— Work to be completed —
Every entry below should be transcribed exactly; pictures stay out of the copy.

— Stored data —
------------------------------------------------

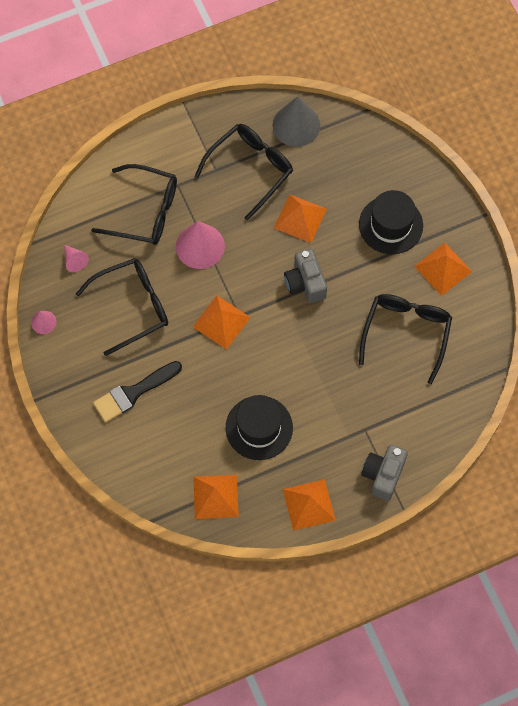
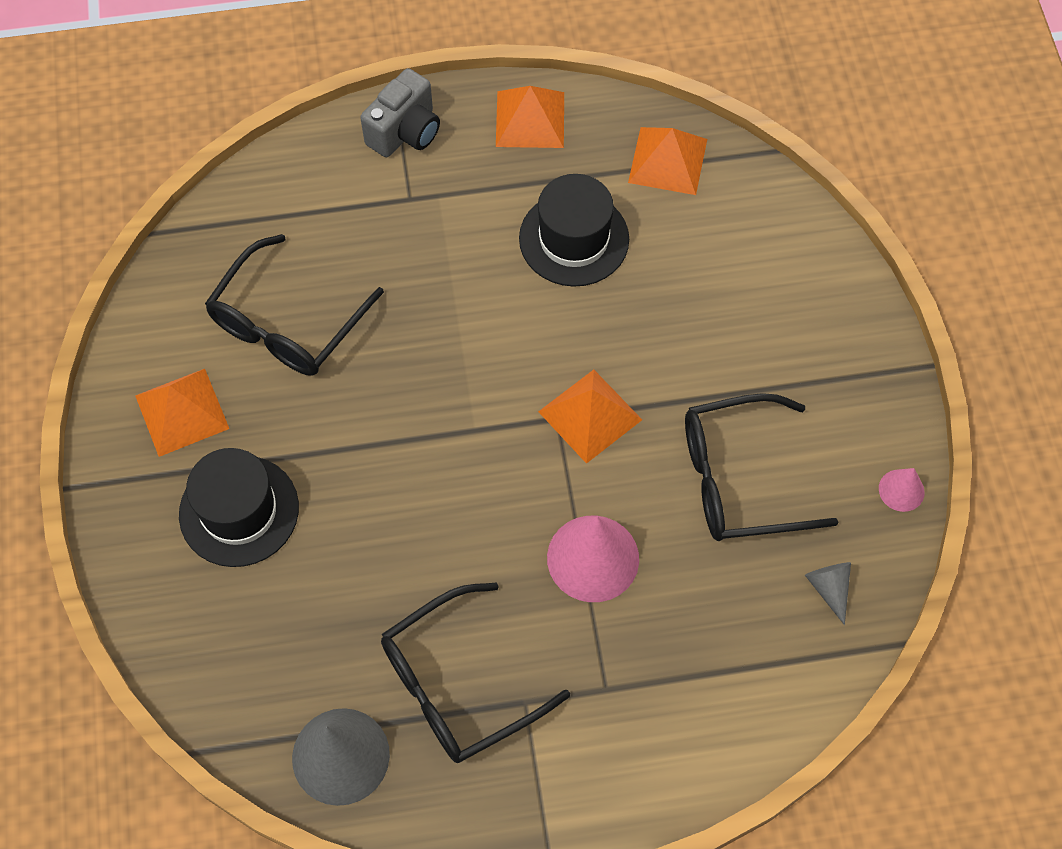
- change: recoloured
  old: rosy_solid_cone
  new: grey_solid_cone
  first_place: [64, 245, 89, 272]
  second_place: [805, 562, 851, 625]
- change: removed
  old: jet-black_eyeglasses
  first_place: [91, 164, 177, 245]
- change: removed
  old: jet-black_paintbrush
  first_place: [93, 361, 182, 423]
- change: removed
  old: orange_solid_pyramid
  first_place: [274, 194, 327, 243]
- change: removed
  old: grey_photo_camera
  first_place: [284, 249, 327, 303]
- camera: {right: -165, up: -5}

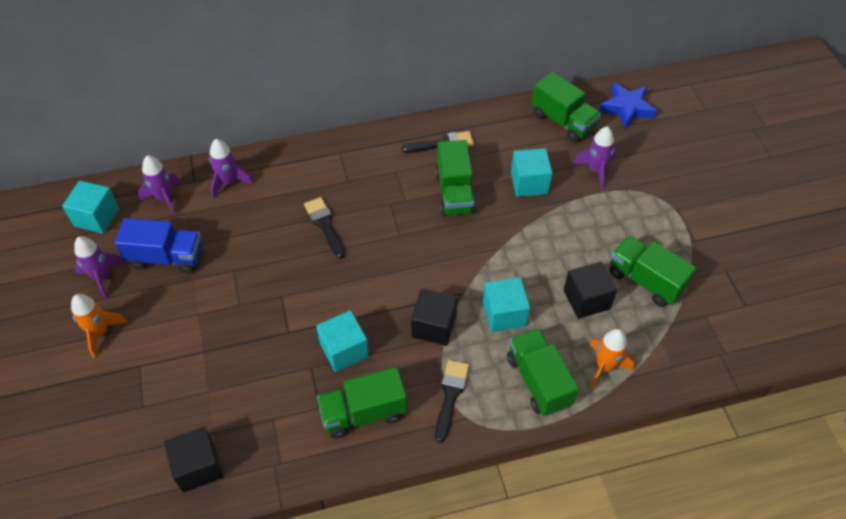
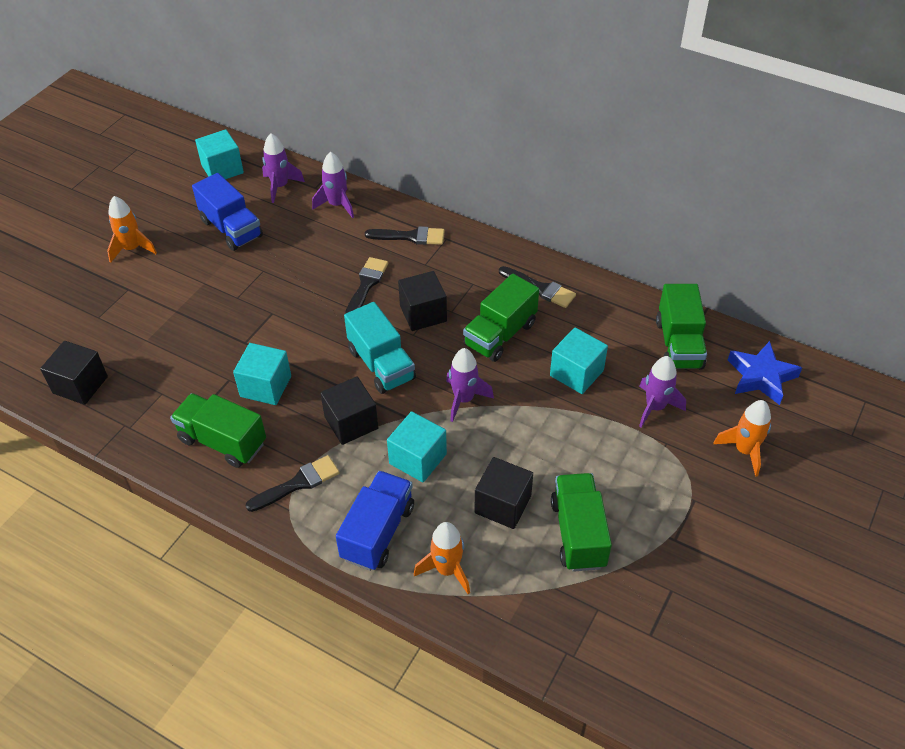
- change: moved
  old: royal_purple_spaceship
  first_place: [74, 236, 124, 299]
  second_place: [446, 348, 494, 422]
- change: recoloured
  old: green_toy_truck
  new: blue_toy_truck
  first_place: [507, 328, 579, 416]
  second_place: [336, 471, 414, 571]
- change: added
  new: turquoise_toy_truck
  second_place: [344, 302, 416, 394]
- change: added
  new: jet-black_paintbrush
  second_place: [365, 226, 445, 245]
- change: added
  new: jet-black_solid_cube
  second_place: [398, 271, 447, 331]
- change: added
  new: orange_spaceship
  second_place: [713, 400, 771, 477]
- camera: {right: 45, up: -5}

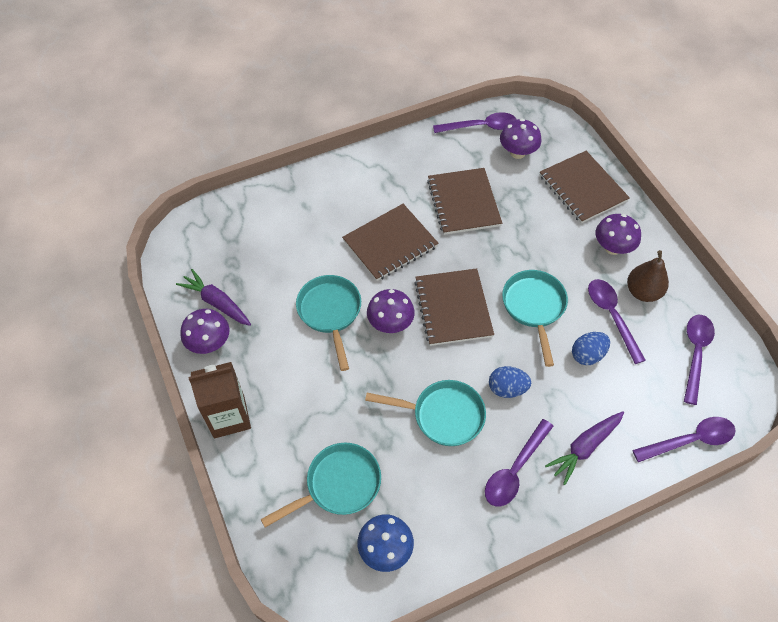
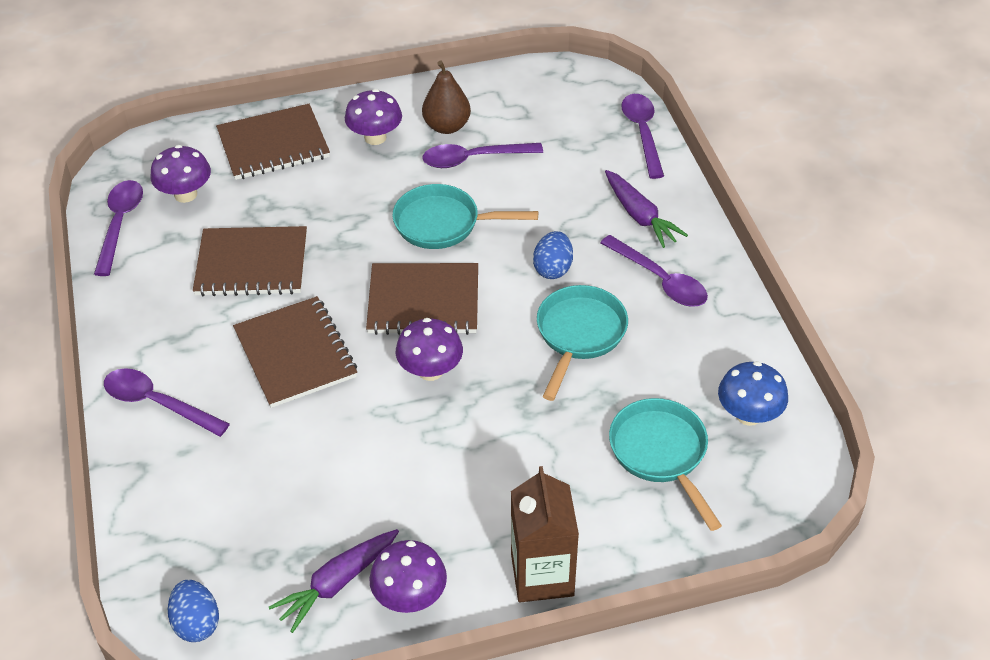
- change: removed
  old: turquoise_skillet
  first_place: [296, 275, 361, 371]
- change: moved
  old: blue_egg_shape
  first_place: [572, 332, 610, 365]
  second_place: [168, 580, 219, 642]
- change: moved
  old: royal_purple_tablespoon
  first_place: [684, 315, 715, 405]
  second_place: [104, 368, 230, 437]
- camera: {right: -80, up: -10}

------------------------------------------------

— Worked solution —
- change: recoloured
  old: rosy_solid_cone
  new: grey_solid_cone
  first_place: [64, 245, 89, 272]
  second_place: [805, 562, 851, 625]
- change: removed
  old: jet-black_eyeglasses
  first_place: [91, 164, 177, 245]
- change: removed
  old: jet-black_paintbrush
  first_place: [93, 361, 182, 423]
- change: removed
  old: orange_solid_pyramid
  first_place: [274, 194, 327, 243]
- change: removed
  old: grey_photo_camera
  first_place: [284, 249, 327, 303]
- camera: {right: -165, up: -5}

- change: moved
  old: royal_purple_spaceship
  first_place: [74, 236, 124, 299]
  second_place: [446, 348, 494, 422]
- change: recoloured
  old: green_toy_truck
  new: blue_toy_truck
  first_place: [507, 328, 579, 416]
  second_place: [336, 471, 414, 571]
- change: added
  new: turquoise_toy_truck
  second_place: [344, 302, 416, 394]
- change: added
  new: jet-black_paintbrush
  second_place: [365, 226, 445, 245]
- change: added
  new: jet-black_solid_cube
  second_place: [398, 271, 447, 331]
- change: added
  new: orange_spaceship
  second_place: [713, 400, 771, 477]
- camera: {right: 45, up: -5}

- change: removed
  old: turquoise_skillet
  first_place: [296, 275, 361, 371]
- change: moved
  old: blue_egg_shape
  first_place: [572, 332, 610, 365]
  second_place: [168, 580, 219, 642]
- change: moved
  old: royal_purple_tablespoon
  first_place: [684, 315, 715, 405]
  second_place: [104, 368, 230, 437]
- camera: {right: -80, up: -10}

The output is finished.